> EXERCISE MATERIALS:
▼

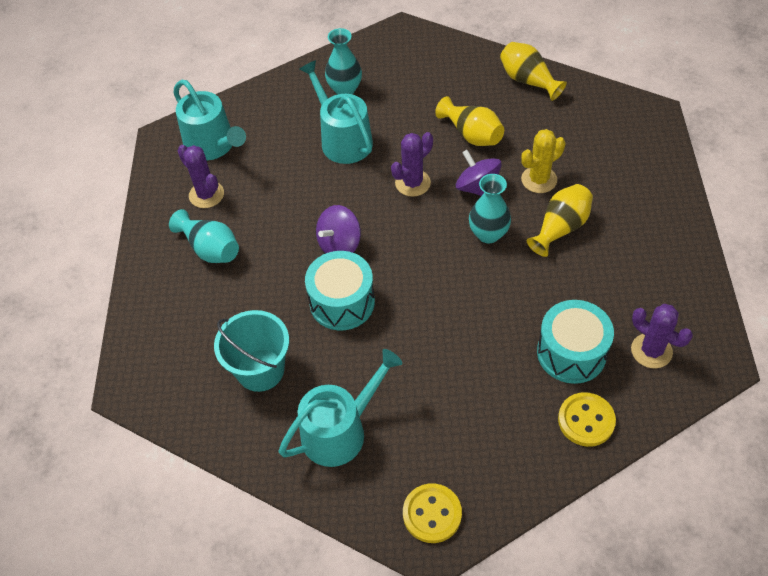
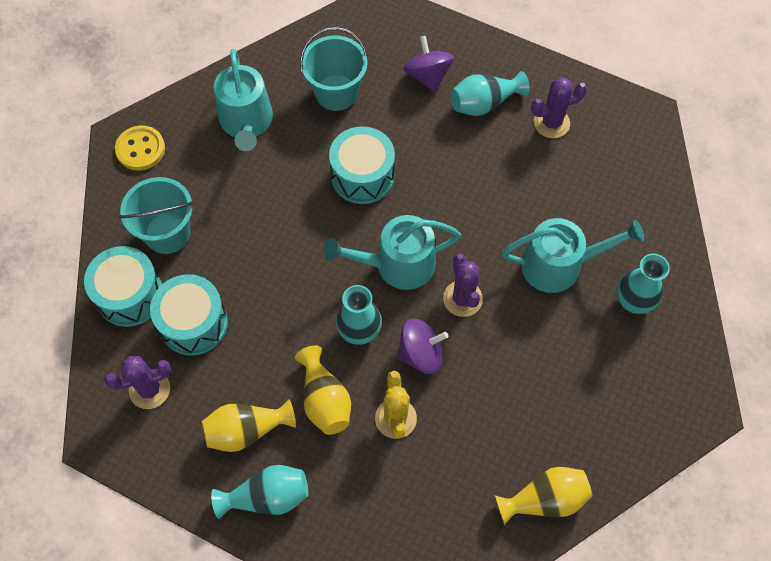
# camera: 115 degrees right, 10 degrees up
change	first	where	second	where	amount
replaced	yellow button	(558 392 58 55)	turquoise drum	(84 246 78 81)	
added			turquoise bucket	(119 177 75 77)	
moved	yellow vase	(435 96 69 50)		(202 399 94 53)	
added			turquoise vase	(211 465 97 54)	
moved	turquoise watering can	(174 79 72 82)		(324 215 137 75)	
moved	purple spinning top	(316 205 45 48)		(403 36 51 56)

▲

> EXERCISE BRIEF:
Leave the pictures out and print every record exactly.

> RESULT FOR THIS TASK:
# camera: 115 degrees right, 10 degrees up
change	first	where	second	where	amount
replaced	yellow button	(558 392 58 55)	turquoise drum	(84 246 78 81)	
added			turquoise bucket	(119 177 75 77)	
moved	yellow vase	(435 96 69 50)		(202 399 94 53)	
added			turquoise vase	(211 465 97 54)	
moved	turquoise watering can	(174 79 72 82)		(324 215 137 75)	
moved	purple spinning top	(316 205 45 48)		(403 36 51 56)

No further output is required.